◆ **About this task**
An exact transcription of the entries is required, with no images included.

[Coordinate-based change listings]
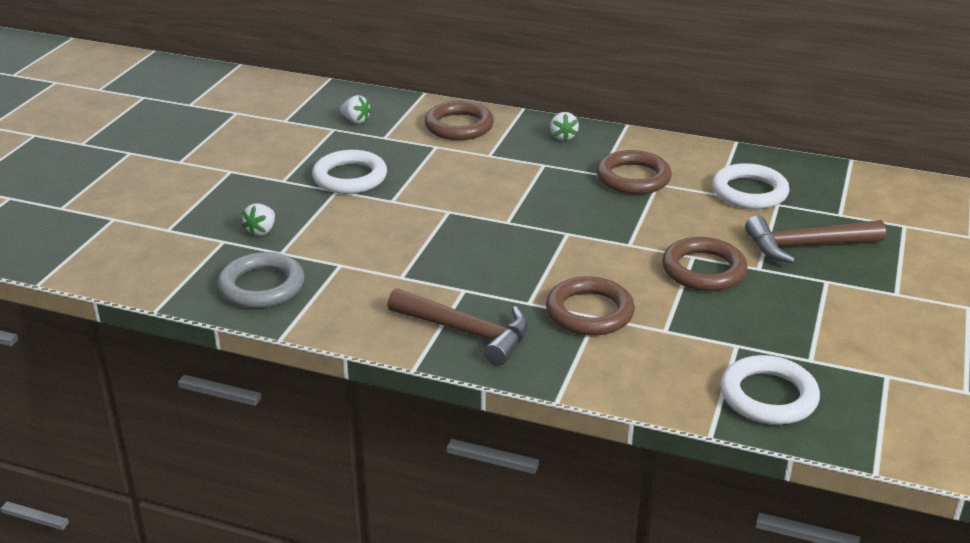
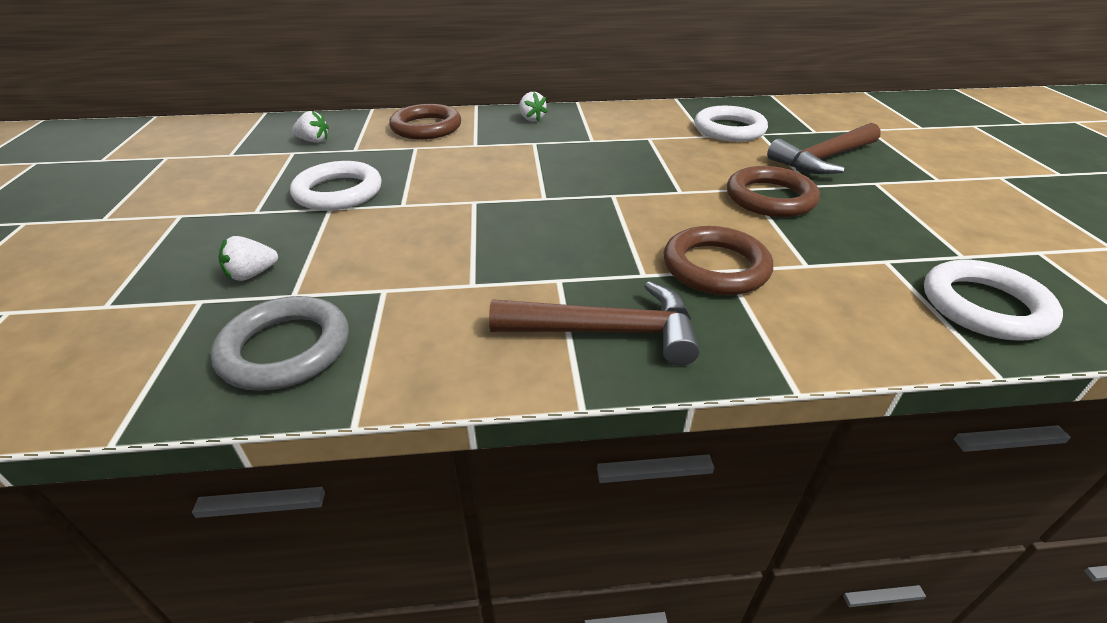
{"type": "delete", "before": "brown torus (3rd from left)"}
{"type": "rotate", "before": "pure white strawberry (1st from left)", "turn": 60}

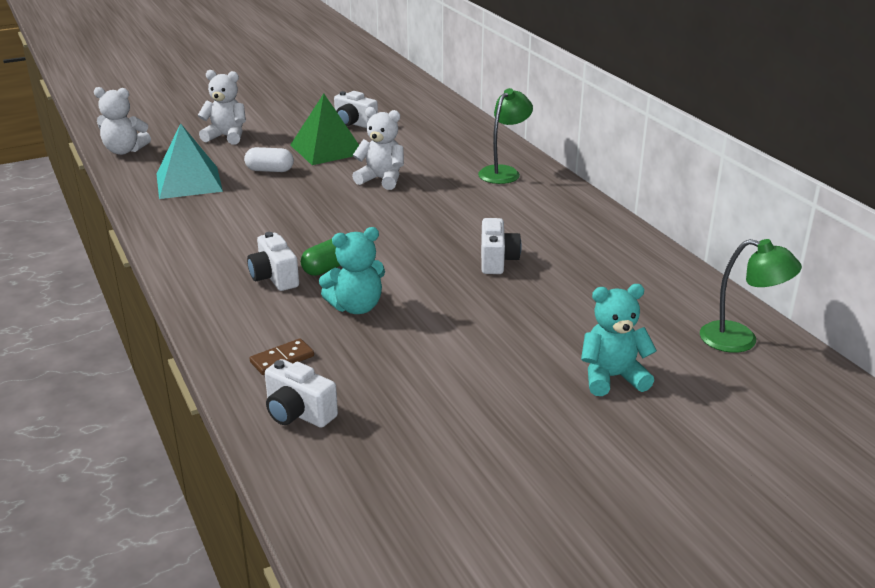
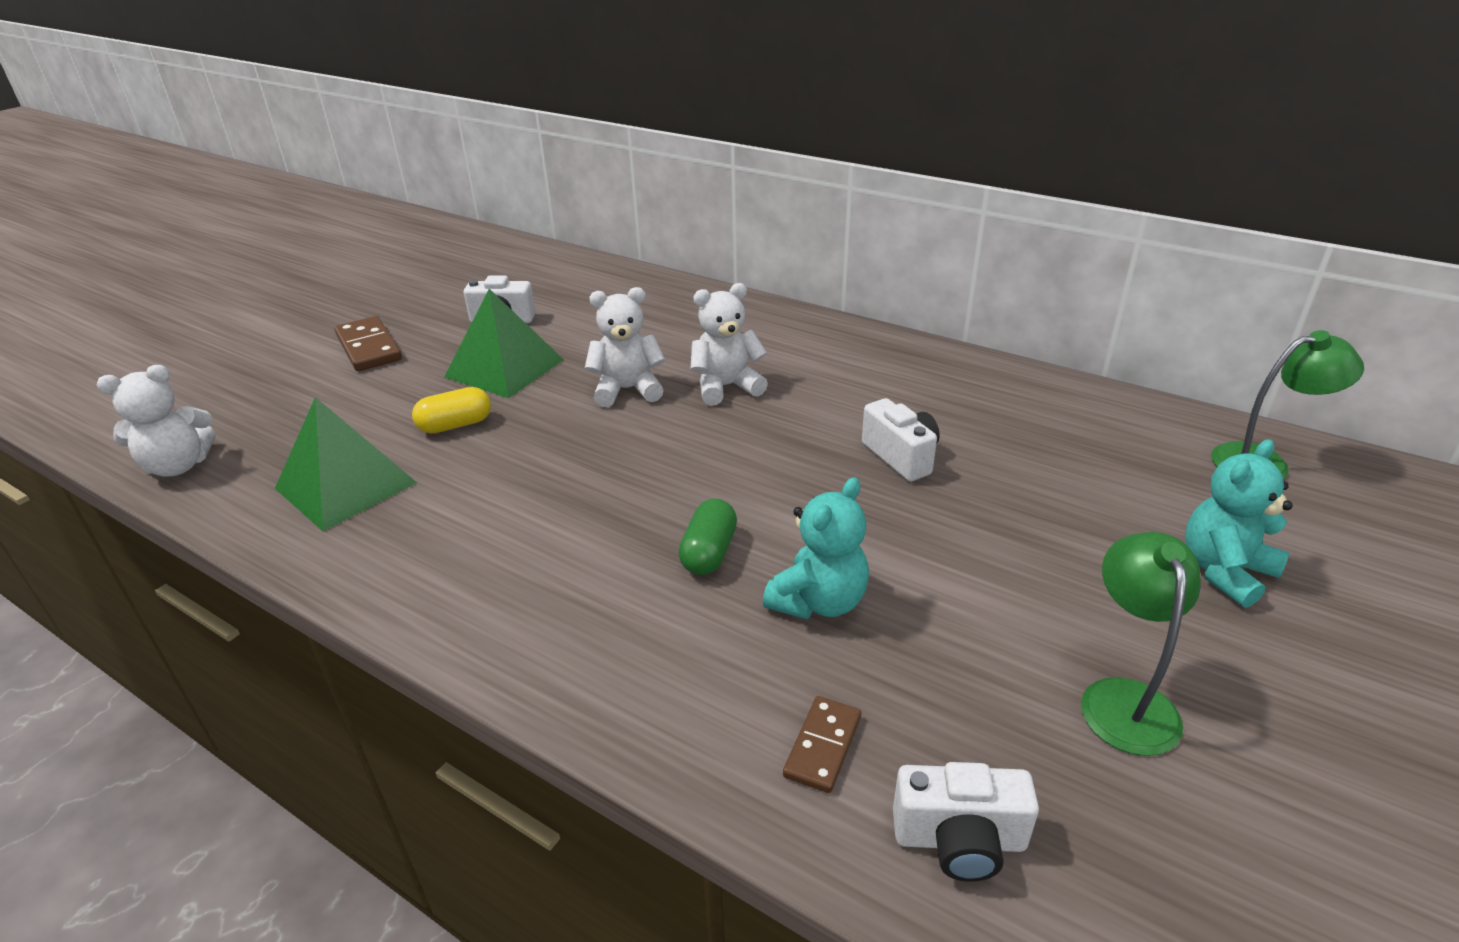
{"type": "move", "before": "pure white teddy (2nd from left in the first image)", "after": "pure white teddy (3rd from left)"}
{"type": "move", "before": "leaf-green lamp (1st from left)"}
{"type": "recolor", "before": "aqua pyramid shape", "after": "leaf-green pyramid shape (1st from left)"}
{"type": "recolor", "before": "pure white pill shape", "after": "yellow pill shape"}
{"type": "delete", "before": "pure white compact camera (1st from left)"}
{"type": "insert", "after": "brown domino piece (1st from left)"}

◆ **Task output**
{"type": "delete", "before": "brown torus (3rd from left)"}
{"type": "rotate", "before": "pure white strawberry (1st from left)", "turn": 60}

{"type": "move", "before": "pure white teddy (2nd from left in the first image)", "after": "pure white teddy (3rd from left)"}
{"type": "move", "before": "leaf-green lamp (1st from left)"}
{"type": "recolor", "before": "aqua pyramid shape", "after": "leaf-green pyramid shape (1st from left)"}
{"type": "recolor", "before": "pure white pill shape", "after": "yellow pill shape"}
{"type": "delete", "before": "pure white compact camera (1st from left)"}
{"type": "insert", "after": "brown domino piece (1st from left)"}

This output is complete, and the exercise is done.